## Written request
In the data, extract each line that holds the string "field".

## Task data
==================================================

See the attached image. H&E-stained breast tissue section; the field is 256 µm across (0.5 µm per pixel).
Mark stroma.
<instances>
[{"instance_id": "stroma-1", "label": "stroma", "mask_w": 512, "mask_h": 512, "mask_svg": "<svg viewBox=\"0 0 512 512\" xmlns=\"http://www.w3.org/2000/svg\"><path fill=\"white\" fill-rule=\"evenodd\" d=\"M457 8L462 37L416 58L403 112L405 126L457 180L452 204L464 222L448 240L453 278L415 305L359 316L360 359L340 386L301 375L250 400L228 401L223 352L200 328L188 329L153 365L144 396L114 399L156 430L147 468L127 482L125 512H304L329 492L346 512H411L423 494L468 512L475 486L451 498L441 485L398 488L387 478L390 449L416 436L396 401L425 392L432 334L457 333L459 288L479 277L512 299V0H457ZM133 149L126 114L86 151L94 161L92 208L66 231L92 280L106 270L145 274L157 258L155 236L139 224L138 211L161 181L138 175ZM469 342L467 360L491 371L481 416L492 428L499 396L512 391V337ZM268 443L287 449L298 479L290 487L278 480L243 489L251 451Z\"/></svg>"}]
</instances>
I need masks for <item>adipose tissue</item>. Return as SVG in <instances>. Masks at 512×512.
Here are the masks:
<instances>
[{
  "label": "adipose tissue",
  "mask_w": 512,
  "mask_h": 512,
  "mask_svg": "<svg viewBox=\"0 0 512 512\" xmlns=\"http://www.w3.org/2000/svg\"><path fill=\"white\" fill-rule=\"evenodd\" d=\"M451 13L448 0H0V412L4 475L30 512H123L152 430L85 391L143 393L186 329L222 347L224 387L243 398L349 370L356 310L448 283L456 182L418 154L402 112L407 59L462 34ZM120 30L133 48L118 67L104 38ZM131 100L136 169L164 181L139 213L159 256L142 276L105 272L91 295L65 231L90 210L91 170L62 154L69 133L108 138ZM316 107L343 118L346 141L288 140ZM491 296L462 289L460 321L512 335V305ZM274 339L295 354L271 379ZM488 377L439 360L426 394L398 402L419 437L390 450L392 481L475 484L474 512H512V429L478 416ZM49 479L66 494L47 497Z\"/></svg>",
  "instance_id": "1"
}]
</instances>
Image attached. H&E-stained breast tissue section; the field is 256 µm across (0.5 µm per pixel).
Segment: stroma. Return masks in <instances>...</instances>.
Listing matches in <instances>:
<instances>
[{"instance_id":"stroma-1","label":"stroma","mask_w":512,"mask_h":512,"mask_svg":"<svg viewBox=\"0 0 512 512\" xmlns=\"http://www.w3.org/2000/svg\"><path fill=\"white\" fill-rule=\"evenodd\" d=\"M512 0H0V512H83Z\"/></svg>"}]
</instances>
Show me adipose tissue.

==================================================

## Solution below
See the attached image. H&E-stained breast tissue section; the field is 256 µm across (0.5 µm per pixel).
Image attached. H&E-stained breast tissue section; the field is 256 µm across (0.5 µm per pixel).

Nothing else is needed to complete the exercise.